From the data below, return the exact lines starting at the line containing "green can: 9 -> 7" and ending at the line containing "orange gift: 10 -> 9", both included, and nothing else.

Segment Start: Dataset excerpts

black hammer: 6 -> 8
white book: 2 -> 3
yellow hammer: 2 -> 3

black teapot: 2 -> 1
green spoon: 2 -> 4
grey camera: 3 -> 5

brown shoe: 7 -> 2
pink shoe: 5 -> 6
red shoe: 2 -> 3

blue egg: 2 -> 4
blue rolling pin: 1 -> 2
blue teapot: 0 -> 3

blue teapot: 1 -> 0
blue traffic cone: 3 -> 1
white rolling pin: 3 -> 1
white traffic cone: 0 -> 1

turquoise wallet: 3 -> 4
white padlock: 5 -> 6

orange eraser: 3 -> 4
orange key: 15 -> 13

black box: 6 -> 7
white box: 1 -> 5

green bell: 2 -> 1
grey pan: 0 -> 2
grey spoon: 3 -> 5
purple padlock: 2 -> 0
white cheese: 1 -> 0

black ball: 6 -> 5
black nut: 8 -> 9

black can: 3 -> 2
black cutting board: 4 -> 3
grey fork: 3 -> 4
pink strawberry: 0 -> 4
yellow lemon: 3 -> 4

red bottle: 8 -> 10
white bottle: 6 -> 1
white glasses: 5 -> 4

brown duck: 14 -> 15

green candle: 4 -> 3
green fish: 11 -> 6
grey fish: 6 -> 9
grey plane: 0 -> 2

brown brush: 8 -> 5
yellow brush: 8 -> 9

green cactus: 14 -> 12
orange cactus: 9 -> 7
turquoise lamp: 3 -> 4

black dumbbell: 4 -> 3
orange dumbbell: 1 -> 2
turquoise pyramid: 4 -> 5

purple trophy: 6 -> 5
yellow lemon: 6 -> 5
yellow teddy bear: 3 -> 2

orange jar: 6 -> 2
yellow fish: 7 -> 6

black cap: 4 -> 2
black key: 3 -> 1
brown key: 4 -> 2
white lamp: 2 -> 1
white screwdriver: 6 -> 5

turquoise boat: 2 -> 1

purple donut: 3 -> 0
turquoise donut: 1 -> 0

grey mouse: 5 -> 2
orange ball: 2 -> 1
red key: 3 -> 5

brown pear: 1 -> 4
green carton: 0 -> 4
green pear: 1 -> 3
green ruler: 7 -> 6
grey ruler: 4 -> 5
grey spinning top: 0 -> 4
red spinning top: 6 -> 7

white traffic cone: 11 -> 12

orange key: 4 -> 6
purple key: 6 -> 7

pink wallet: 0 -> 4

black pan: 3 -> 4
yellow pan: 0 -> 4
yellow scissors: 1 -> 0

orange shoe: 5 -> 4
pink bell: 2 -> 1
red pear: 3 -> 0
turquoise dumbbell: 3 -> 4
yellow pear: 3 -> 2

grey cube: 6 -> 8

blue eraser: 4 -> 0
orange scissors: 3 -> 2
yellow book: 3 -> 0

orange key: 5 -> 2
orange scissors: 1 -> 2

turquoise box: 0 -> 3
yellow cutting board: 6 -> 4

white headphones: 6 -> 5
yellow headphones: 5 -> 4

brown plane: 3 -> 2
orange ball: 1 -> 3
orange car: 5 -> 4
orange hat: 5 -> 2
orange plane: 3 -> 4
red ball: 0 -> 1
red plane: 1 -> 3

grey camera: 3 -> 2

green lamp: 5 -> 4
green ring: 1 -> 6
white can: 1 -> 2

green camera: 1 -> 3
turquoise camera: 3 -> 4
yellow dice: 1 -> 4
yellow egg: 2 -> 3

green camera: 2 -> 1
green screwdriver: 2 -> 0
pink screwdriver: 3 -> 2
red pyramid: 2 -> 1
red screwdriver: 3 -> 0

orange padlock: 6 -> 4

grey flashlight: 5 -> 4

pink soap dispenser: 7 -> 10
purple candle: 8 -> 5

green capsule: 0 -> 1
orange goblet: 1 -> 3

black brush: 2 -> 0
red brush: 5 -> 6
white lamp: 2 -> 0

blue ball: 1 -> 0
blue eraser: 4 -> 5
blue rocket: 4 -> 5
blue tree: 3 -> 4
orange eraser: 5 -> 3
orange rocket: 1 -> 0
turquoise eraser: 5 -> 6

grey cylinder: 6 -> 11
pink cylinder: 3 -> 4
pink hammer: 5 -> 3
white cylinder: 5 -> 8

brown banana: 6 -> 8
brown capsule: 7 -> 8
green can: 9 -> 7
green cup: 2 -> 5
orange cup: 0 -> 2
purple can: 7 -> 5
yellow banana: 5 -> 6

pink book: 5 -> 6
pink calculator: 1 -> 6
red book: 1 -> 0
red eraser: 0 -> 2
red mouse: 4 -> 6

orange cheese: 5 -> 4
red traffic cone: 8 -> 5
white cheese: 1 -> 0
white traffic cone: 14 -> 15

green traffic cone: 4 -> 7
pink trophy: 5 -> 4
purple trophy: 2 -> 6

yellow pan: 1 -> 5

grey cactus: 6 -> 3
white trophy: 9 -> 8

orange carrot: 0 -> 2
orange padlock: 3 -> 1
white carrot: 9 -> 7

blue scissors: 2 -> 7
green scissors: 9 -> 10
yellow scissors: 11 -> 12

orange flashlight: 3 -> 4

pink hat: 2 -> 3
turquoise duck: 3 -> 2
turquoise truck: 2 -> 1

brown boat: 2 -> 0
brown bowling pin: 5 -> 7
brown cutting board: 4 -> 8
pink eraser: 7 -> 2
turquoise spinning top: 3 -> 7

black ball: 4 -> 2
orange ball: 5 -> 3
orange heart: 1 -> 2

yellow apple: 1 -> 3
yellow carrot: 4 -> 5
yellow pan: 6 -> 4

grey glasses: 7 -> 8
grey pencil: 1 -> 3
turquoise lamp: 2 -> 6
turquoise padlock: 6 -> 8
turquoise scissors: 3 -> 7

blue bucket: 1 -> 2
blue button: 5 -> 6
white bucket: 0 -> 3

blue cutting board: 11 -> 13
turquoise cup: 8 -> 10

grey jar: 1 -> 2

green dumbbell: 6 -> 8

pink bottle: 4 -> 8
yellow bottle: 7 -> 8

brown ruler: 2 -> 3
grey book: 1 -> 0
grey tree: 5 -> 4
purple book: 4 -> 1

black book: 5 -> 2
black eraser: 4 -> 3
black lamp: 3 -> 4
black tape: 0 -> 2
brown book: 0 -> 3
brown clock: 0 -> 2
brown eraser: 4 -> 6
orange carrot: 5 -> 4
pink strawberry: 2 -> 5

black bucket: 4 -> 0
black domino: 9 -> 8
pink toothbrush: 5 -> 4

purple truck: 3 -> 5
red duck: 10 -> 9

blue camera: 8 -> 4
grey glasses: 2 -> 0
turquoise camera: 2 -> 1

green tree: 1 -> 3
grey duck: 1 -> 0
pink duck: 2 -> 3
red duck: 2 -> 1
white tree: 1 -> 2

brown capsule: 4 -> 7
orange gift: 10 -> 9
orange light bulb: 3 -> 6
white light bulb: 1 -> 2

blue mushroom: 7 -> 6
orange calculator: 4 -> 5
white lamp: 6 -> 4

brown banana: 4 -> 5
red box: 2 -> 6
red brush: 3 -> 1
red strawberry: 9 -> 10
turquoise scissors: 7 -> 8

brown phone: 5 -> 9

Segment End: Dataset excerpts

→ Task answer
green can: 9 -> 7
green cup: 2 -> 5
orange cup: 0 -> 2
purple can: 7 -> 5
yellow banana: 5 -> 6

pink book: 5 -> 6
pink calculator: 1 -> 6
red book: 1 -> 0
red eraser: 0 -> 2
red mouse: 4 -> 6

orange cheese: 5 -> 4
red traffic cone: 8 -> 5
white cheese: 1 -> 0
white traffic cone: 14 -> 15

green traffic cone: 4 -> 7
pink trophy: 5 -> 4
purple trophy: 2 -> 6

yellow pan: 1 -> 5

grey cactus: 6 -> 3
white trophy: 9 -> 8

orange carrot: 0 -> 2
orange padlock: 3 -> 1
white carrot: 9 -> 7

blue scissors: 2 -> 7
green scissors: 9 -> 10
yellow scissors: 11 -> 12

orange flashlight: 3 -> 4

pink hat: 2 -> 3
turquoise duck: 3 -> 2
turquoise truck: 2 -> 1

brown boat: 2 -> 0
brown bowling pin: 5 -> 7
brown cutting board: 4 -> 8
pink eraser: 7 -> 2
turquoise spinning top: 3 -> 7

black ball: 4 -> 2
orange ball: 5 -> 3
orange heart: 1 -> 2

yellow apple: 1 -> 3
yellow carrot: 4 -> 5
yellow pan: 6 -> 4

grey glasses: 7 -> 8
grey pencil: 1 -> 3
turquoise lamp: 2 -> 6
turquoise padlock: 6 -> 8
turquoise scissors: 3 -> 7

blue bucket: 1 -> 2
blue button: 5 -> 6
white bucket: 0 -> 3

blue cutting board: 11 -> 13
turquoise cup: 8 -> 10

grey jar: 1 -> 2

green dumbbell: 6 -> 8

pink bottle: 4 -> 8
yellow bottle: 7 -> 8

brown ruler: 2 -> 3
grey book: 1 -> 0
grey tree: 5 -> 4
purple book: 4 -> 1

black book: 5 -> 2
black eraser: 4 -> 3
black lamp: 3 -> 4
black tape: 0 -> 2
brown book: 0 -> 3
brown clock: 0 -> 2
brown eraser: 4 -> 6
orange carrot: 5 -> 4
pink strawberry: 2 -> 5

black bucket: 4 -> 0
black domino: 9 -> 8
pink toothbrush: 5 -> 4

purple truck: 3 -> 5
red duck: 10 -> 9

blue camera: 8 -> 4
grey glasses: 2 -> 0
turquoise camera: 2 -> 1

green tree: 1 -> 3
grey duck: 1 -> 0
pink duck: 2 -> 3
red duck: 2 -> 1
white tree: 1 -> 2

brown capsule: 4 -> 7
orange gift: 10 -> 9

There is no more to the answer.